● **Brief**
Only the lines that hold "PENCIL" should be in the answer, each copied from the data below.

● **Data provided**

_ _ _ _ _ _ _

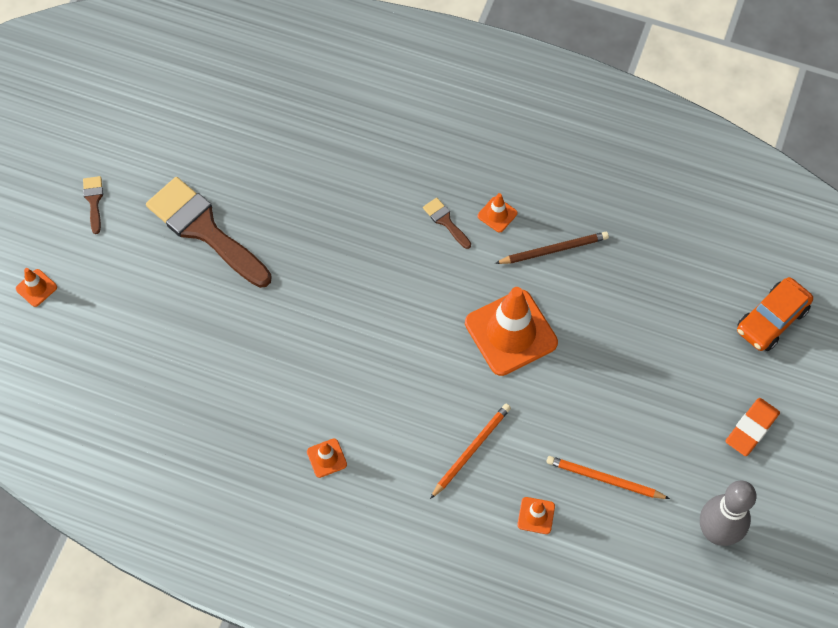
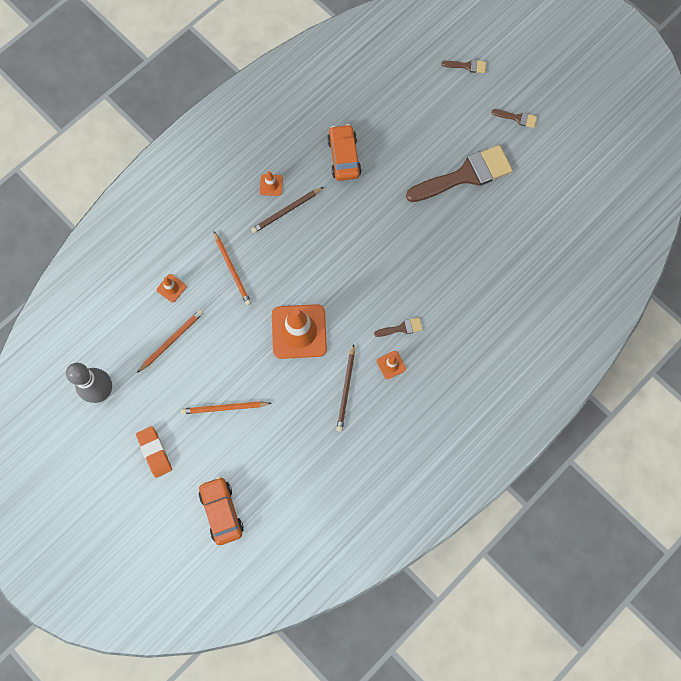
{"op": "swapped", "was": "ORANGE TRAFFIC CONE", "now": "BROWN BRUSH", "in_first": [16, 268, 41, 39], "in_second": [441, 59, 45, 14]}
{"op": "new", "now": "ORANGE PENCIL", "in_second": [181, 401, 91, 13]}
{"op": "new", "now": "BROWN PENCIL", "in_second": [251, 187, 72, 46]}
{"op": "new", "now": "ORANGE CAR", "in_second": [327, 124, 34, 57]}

_ _ _ _ _ _ _

● **Reply**
{"op": "new", "now": "ORANGE PENCIL", "in_second": [181, 401, 91, 13]}
{"op": "new", "now": "BROWN PENCIL", "in_second": [251, 187, 72, 46]}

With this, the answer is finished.